** Opening Provided information block **

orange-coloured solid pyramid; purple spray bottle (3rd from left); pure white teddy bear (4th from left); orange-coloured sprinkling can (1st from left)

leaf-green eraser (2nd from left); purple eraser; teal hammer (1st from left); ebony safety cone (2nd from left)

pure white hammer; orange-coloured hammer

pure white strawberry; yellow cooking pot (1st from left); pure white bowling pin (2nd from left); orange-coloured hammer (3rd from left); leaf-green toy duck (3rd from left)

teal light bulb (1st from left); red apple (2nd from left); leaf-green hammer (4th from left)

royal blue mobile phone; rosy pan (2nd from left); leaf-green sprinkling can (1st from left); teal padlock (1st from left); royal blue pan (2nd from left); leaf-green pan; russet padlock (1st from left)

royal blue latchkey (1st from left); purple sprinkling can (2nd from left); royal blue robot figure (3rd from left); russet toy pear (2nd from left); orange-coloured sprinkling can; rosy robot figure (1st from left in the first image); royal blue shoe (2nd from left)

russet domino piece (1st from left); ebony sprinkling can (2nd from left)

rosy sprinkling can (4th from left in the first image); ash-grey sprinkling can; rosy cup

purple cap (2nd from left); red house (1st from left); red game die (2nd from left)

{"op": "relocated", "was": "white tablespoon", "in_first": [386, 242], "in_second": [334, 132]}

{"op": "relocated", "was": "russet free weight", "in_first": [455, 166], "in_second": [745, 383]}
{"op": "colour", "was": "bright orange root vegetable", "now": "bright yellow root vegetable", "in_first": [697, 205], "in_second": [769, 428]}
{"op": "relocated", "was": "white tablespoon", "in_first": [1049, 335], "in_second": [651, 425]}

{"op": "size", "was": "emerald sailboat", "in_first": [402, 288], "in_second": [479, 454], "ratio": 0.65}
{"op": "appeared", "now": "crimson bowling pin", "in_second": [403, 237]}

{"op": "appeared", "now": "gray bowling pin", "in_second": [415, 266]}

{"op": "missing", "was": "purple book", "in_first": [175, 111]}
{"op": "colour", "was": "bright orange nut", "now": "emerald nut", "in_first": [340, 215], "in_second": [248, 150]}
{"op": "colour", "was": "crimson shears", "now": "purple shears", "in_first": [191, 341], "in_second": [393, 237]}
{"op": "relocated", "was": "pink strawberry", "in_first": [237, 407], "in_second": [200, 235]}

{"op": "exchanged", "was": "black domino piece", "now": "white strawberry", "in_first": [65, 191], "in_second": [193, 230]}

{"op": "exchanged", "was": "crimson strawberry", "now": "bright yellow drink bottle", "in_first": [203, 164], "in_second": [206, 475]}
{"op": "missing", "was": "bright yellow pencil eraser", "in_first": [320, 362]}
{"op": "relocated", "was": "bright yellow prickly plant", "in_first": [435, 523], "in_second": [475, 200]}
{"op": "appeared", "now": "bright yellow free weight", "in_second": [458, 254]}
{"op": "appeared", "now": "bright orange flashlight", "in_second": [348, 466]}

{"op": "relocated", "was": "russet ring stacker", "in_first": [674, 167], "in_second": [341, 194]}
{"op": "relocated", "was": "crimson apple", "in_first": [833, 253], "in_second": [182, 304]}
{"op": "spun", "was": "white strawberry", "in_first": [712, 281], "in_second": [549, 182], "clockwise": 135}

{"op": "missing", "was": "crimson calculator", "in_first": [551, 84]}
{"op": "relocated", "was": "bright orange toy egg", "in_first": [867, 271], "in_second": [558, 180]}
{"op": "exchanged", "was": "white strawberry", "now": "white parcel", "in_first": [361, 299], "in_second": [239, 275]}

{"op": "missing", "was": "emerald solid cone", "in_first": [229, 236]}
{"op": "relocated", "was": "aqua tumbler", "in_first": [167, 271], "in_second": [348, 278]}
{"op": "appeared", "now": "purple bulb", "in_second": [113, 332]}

** Closing Provided information block **

* [What this task involves]
What the answer needs is every line from the data above with "apple" in it.

* [Worked solution]
teal light bulb (1st from left); red apple (2nd from left); leaf-green hammer (4th from left)
{"op": "relocated", "was": "crimson apple", "in_first": [833, 253], "in_second": [182, 304]}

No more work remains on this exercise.